Write out exactly the lines between the line containing "[(4,469),(0,464),(0,502),(1,504),(35,473),(19,457),(4,469)]" and the end of the records, counting both ends, and leave out all pictures.

Segment Start: Records for the exercise

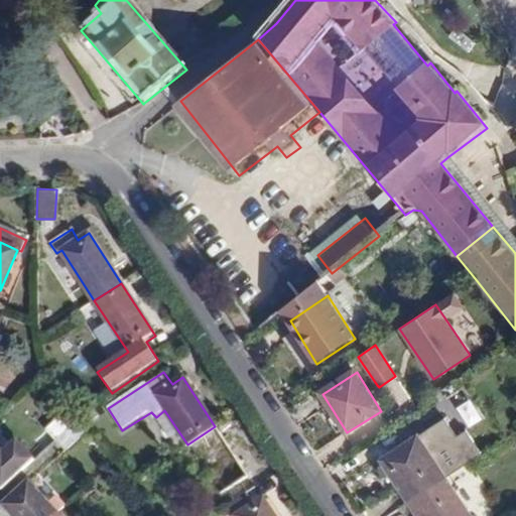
[(56,440),(78,421),(69,411),(46,430),(56,440)]
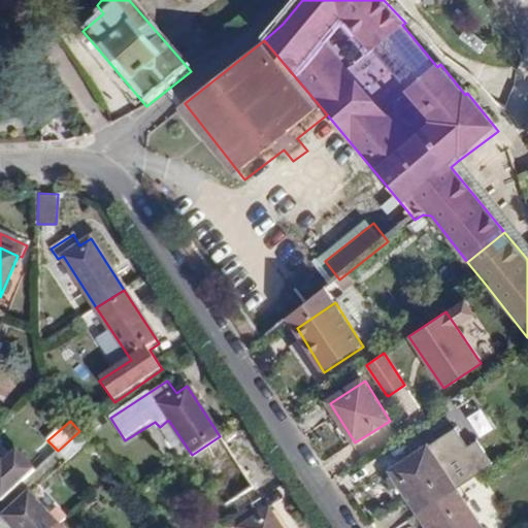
[(79,431),(58,451),(67,461),(88,442),(79,431)]
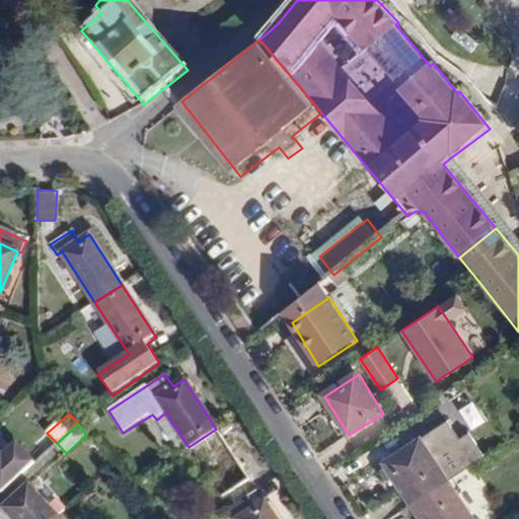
[(384,465),(412,508),(448,483),(482,460),(467,439),(458,444),(446,426),(384,465)]
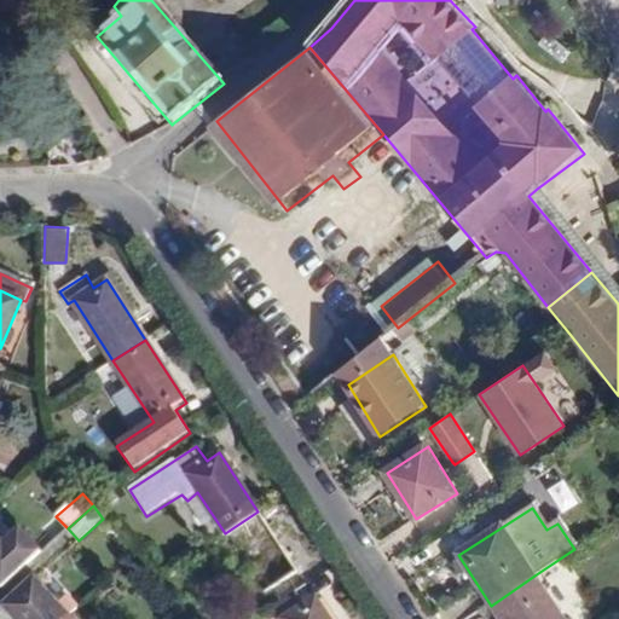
[(306,586),(258,512),(225,533),(267,590),(261,596),(268,611),(293,594),(306,586)]
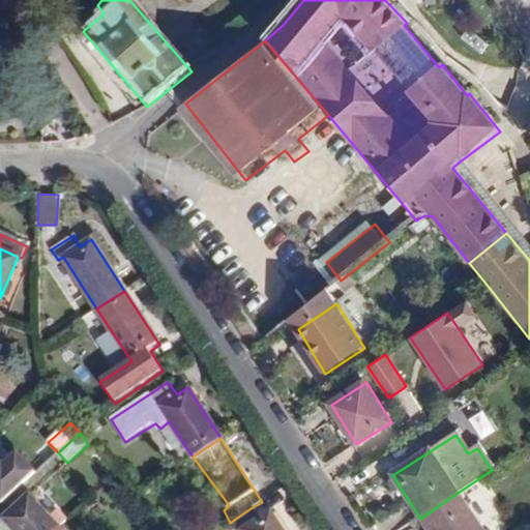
[(4,469),(0,464),(0,502),(1,504),(35,473),(19,457),(4,469)]
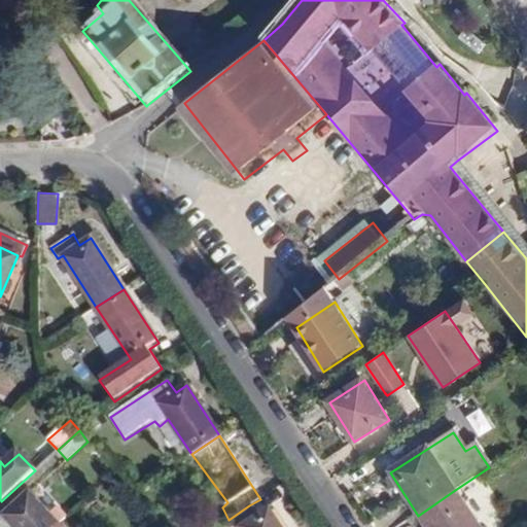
[(479,526),(455,490),(418,516),(425,526),(479,526)]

Segment End: Records for the exercise

Solution for this exercise.
[(4,469),(0,464),(0,502),(1,504),(35,473),(19,457),(4,469)]
[(479,526),(455,490),(418,516),(425,526),(479,526)]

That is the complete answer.